Task to carry out: Scan the entries below for the word "cápsula" and copy every line in which it occurs.

Exercise data:
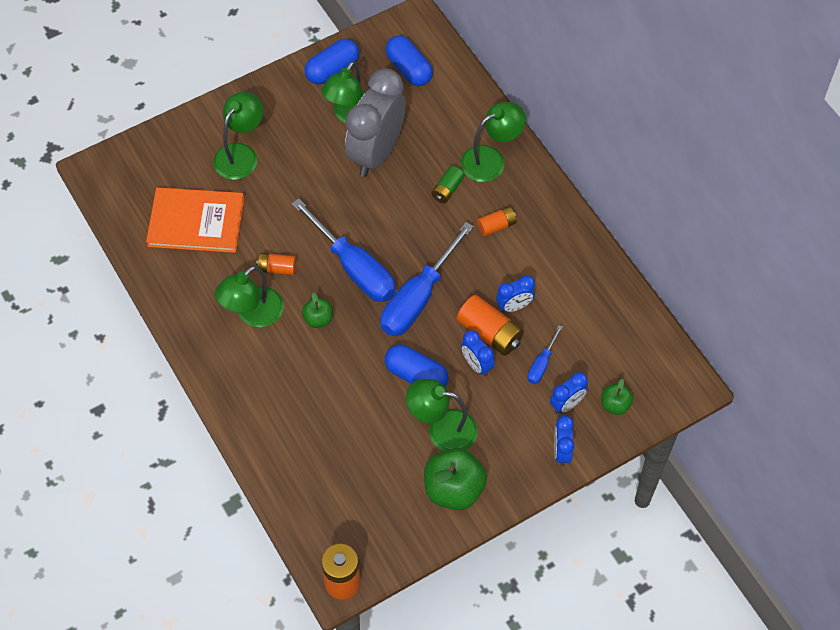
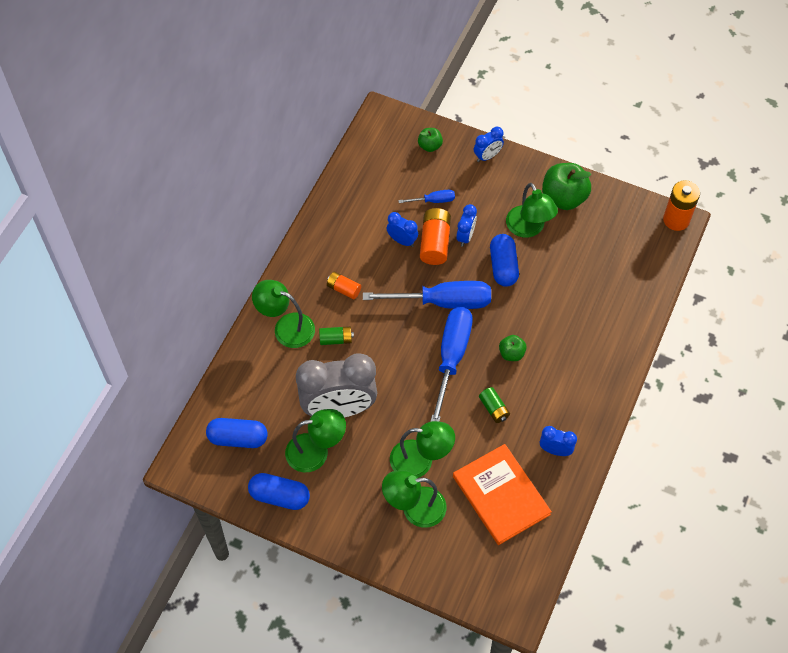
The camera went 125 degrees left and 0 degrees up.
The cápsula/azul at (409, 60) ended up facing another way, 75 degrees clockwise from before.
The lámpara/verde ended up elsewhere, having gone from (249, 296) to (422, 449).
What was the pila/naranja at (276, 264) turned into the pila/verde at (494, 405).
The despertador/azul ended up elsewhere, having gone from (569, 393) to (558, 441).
==
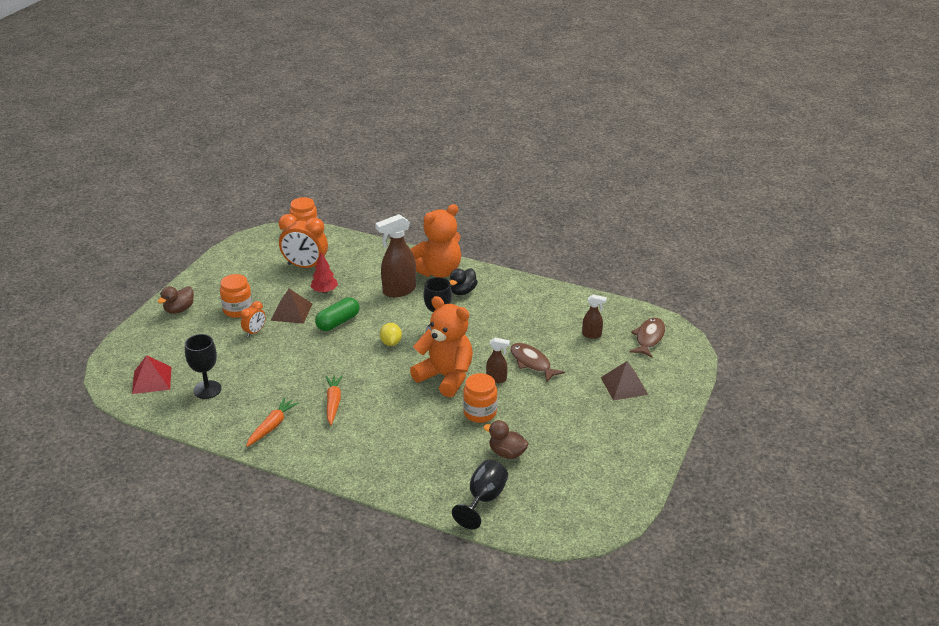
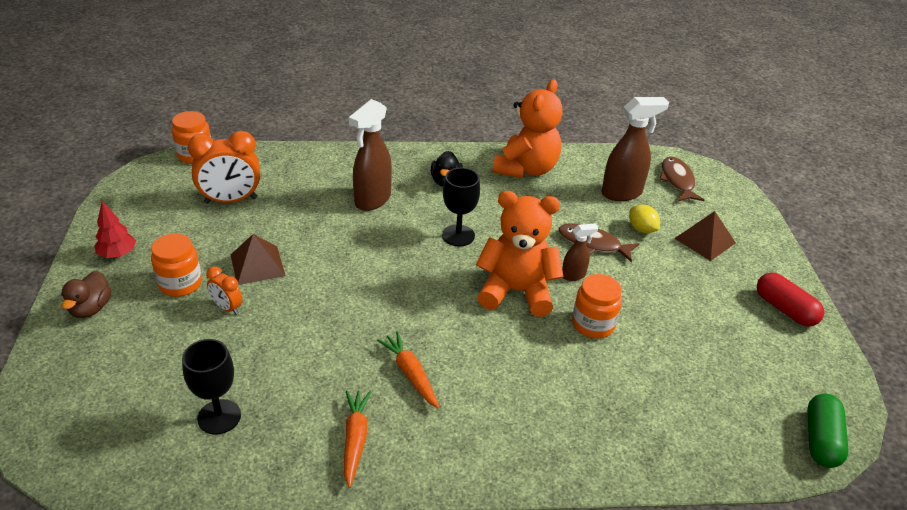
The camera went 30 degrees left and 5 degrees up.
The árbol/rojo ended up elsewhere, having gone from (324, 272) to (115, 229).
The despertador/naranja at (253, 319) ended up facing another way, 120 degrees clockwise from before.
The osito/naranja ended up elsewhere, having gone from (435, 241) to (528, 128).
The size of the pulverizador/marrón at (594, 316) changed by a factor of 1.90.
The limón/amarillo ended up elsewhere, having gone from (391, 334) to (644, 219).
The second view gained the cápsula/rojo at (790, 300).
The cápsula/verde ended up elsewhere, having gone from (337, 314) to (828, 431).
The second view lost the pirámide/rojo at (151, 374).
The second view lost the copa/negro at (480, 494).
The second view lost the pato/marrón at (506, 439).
* * *
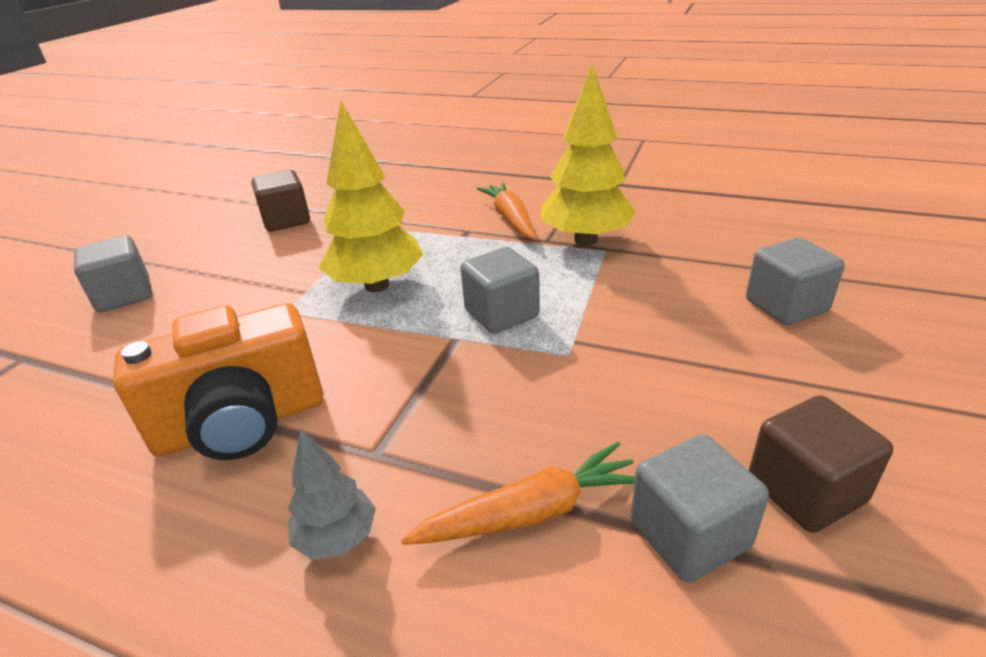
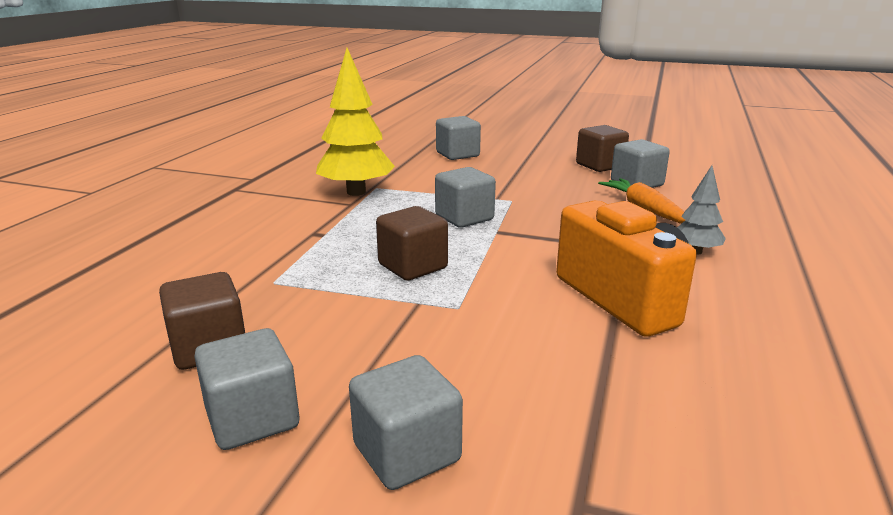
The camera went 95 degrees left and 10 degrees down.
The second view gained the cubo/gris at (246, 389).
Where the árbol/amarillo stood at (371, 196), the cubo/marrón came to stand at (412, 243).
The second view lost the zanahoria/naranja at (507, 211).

Expected answer:
The cápsula/azul at (409, 60) ended up facing another way, 75 degrees clockwise from before.
The second view gained the cápsula/rojo at (790, 300).
The cápsula/verde ended up elsewhere, having gone from (337, 314) to (828, 431).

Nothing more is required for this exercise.